Given records:
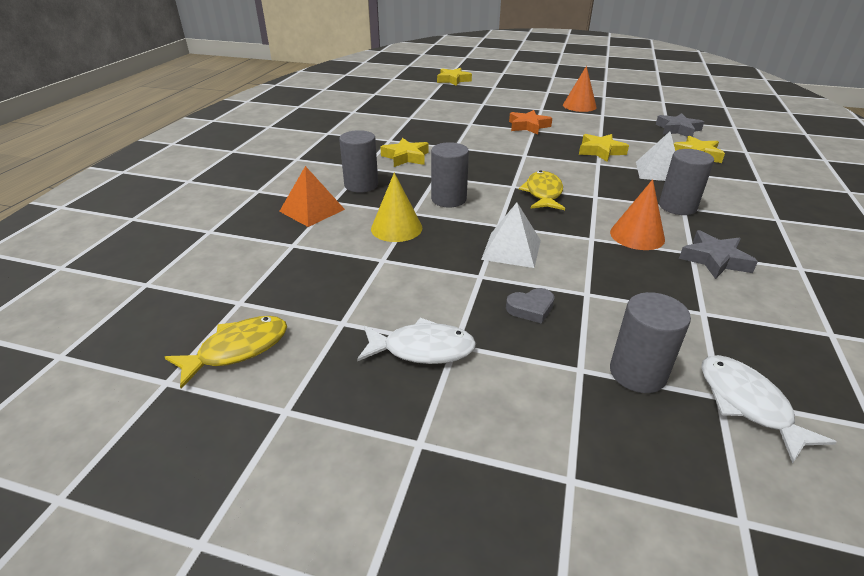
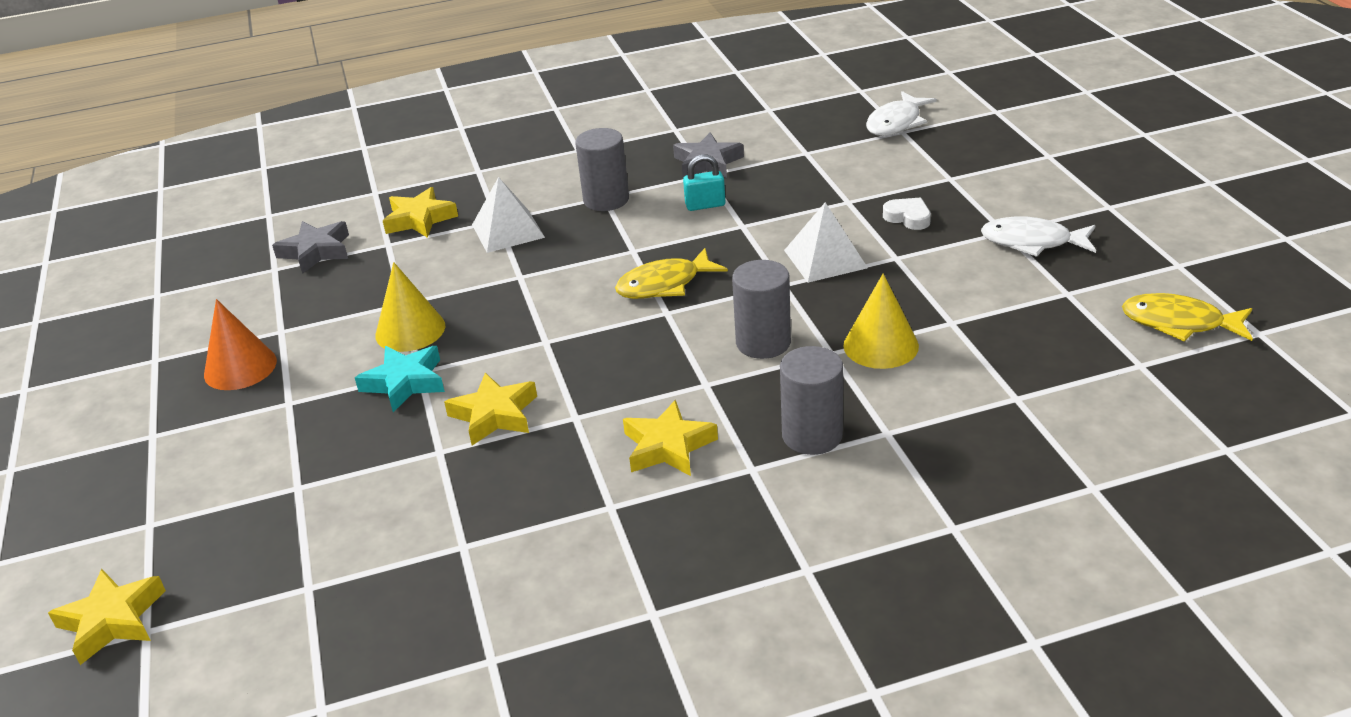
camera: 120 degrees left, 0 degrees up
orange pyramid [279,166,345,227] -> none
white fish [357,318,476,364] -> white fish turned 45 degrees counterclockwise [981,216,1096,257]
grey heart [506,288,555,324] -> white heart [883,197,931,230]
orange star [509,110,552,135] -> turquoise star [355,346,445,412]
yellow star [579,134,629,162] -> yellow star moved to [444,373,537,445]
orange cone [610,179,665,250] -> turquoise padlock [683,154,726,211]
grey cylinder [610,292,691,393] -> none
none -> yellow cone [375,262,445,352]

---

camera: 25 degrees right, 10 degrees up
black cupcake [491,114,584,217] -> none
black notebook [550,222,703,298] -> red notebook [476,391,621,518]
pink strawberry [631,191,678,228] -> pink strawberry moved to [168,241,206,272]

Directions: Of the lines above, retype only those from the line containing "orange pyramid [279,166,345,227] -> none" through the line containing "none -> yellow cone [375,262,445,352]", including both, exactly.

Output of the task:
orange pyramid [279,166,345,227] -> none
white fish [357,318,476,364] -> white fish turned 45 degrees counterclockwise [981,216,1096,257]
grey heart [506,288,555,324] -> white heart [883,197,931,230]
orange star [509,110,552,135] -> turquoise star [355,346,445,412]
yellow star [579,134,629,162] -> yellow star moved to [444,373,537,445]
orange cone [610,179,665,250] -> turquoise padlock [683,154,726,211]
grey cylinder [610,292,691,393] -> none
none -> yellow cone [375,262,445,352]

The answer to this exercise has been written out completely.